**Exercise description**
Copy out each line of the data holding "none".

**Supplied data**
※
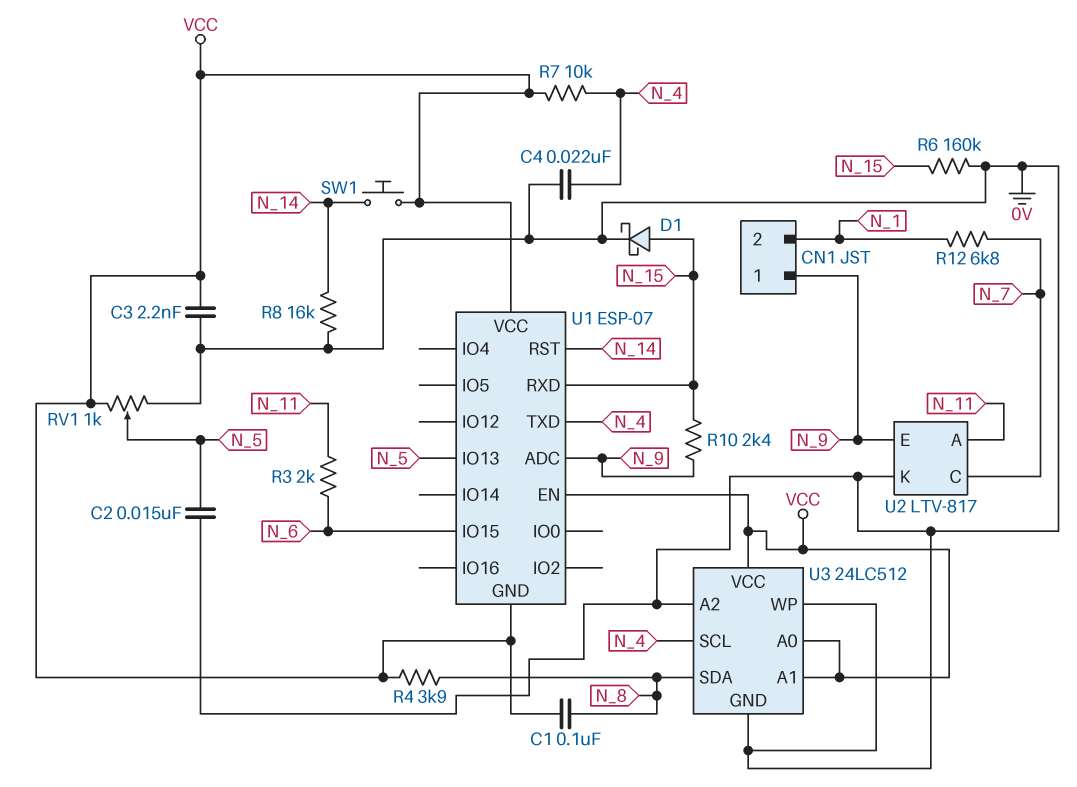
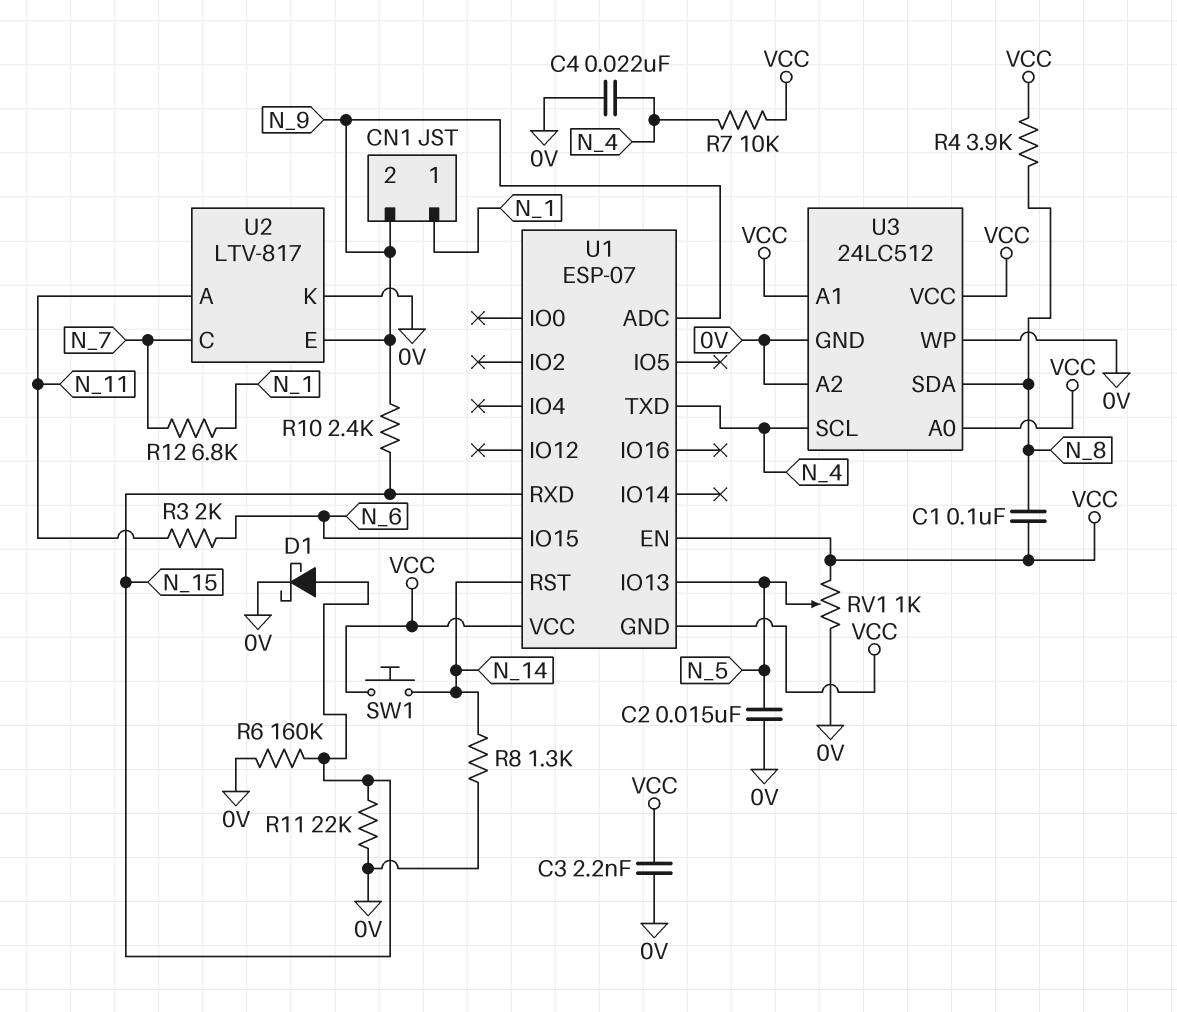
CN1 pin 1: N_9 -> N_1
CN1 pin 2: N_1 -> N_9
R8: 16k (0V, N_14) -> 1.3k (0V, N_14)
R11: none -> 22k (0V, N_15)

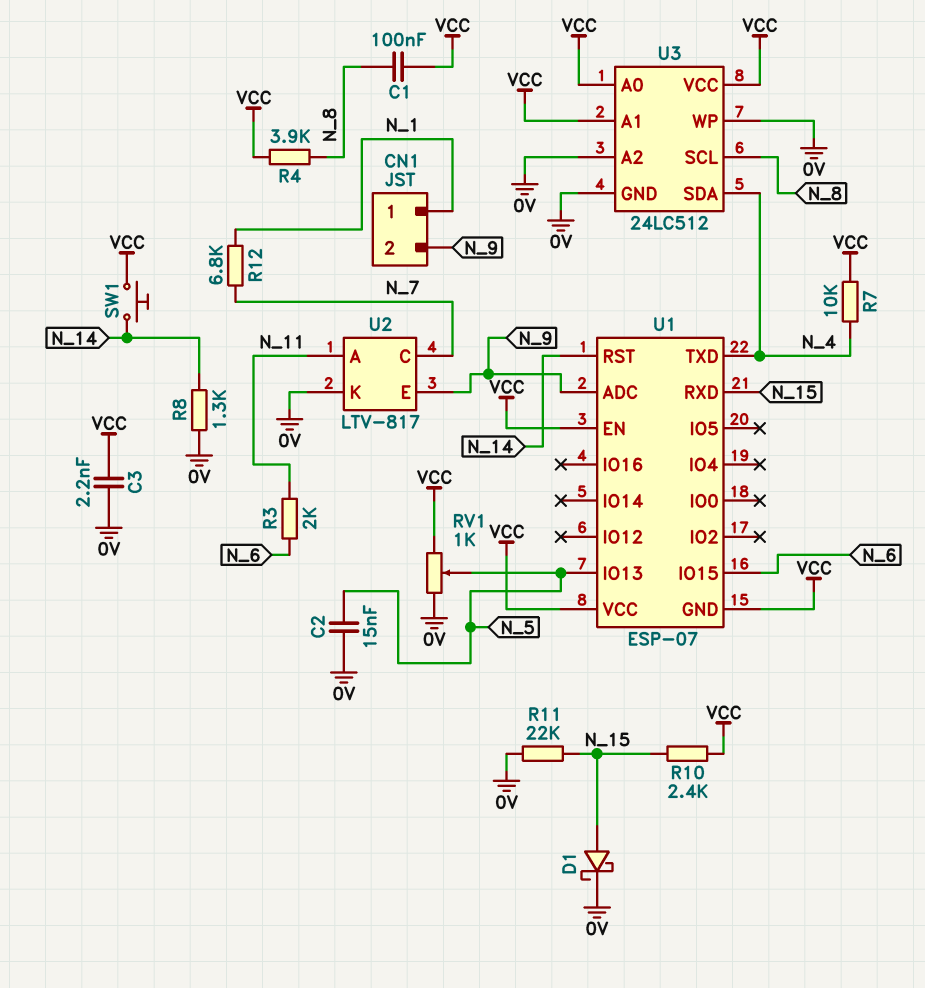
C4: 22nF (0V, N_4) -> none
R6: 160k (0V, N_15) -> none
R10: 2.4k (N_9, N_15) -> 2.4k (N_15, VCC)
U3 pin SCL: N_4 -> N_8
U3 pin SDA: N_8 -> N_4

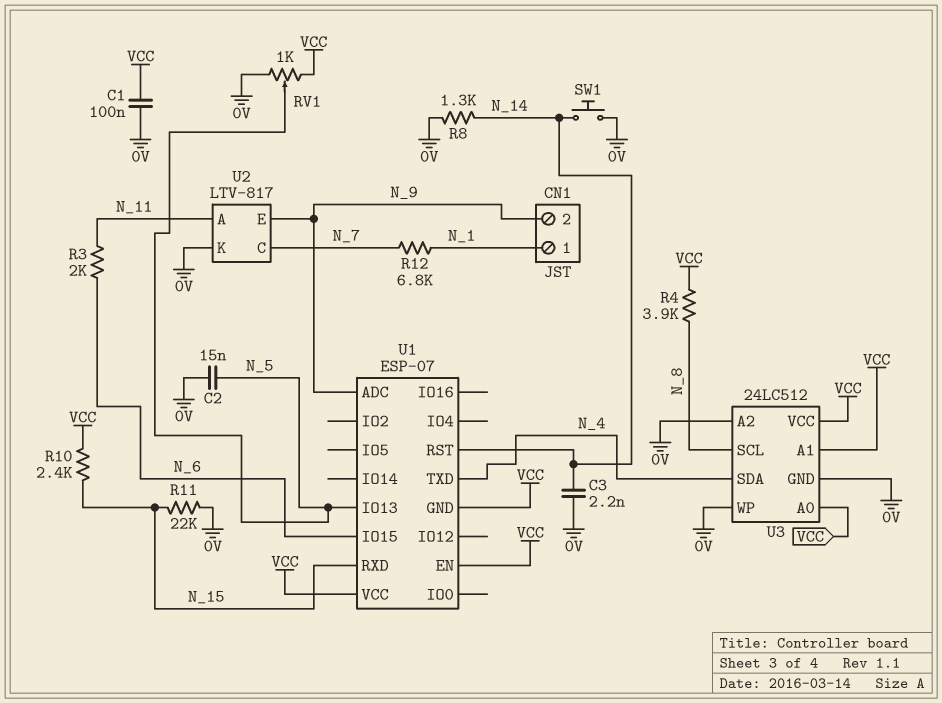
C1: 100nF (N_8, VCC) -> 100nF (0V, VCC)
C3: 2.2nF (0V, VCC) -> 2.2nF (0V, N_14)
D1: schottky (A N_15, K 0V) -> none
R7: 10k (N_4, VCC) -> none
SW1: button (N_14, VCC) -> button (0V, N_14)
※
**Output of the task**
R11: none -> 22k (0V, N_15)
C4: 22nF (0V, N_4) -> none
R6: 160k (0V, N_15) -> none
D1: schottky (A N_15, K 0V) -> none
R7: 10k (N_4, VCC) -> none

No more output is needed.